■ TASK STATEMENT:
Instruction for the entries that follow: retype exactly the lines from the line with "none -> lime brick D3 level 1" to the line with "white brick F7", both included, and omit all others.

■ DATA FOR THIS TASK:
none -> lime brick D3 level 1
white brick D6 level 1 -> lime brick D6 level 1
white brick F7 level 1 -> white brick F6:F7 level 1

--

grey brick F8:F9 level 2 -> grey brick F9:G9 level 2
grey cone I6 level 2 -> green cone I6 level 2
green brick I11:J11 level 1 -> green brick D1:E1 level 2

* * *

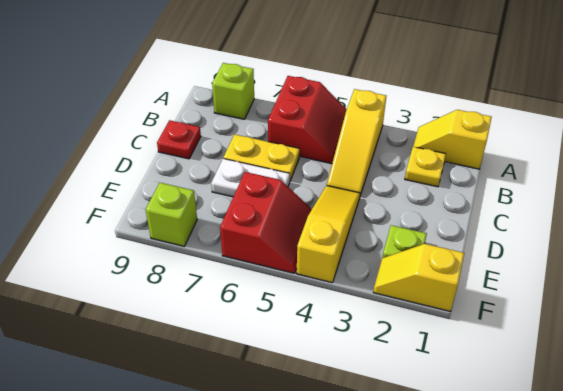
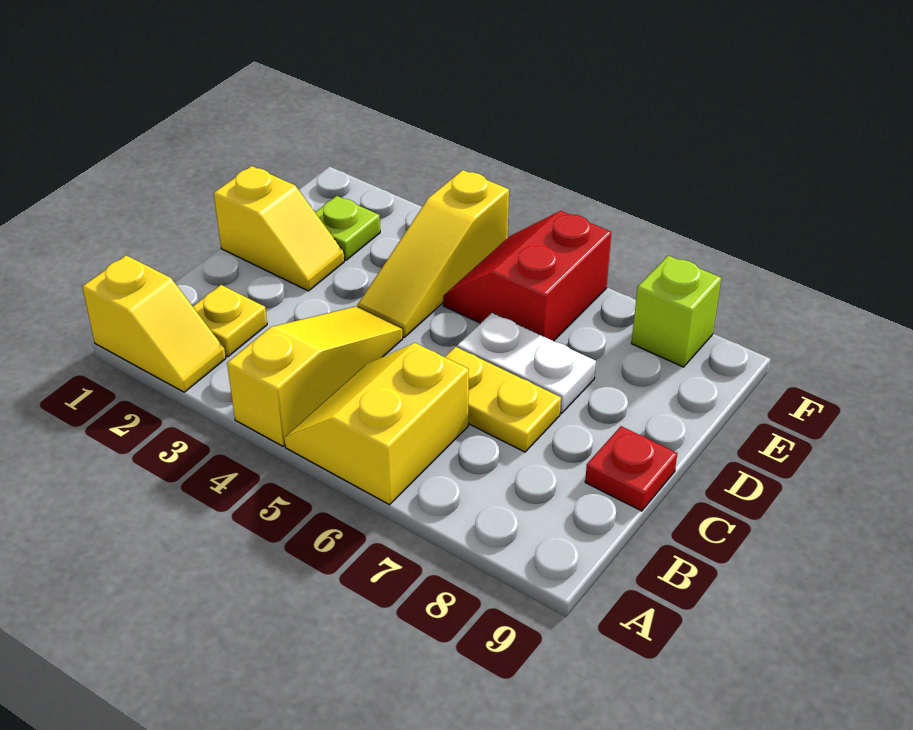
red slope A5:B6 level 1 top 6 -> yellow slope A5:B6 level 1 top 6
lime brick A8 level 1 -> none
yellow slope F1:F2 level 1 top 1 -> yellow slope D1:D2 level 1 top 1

■ EXERCISE RESULT:
none -> lime brick D3 level 1
white brick D6 level 1 -> lime brick D6 level 1
white brick F7 level 1 -> white brick F6:F7 level 1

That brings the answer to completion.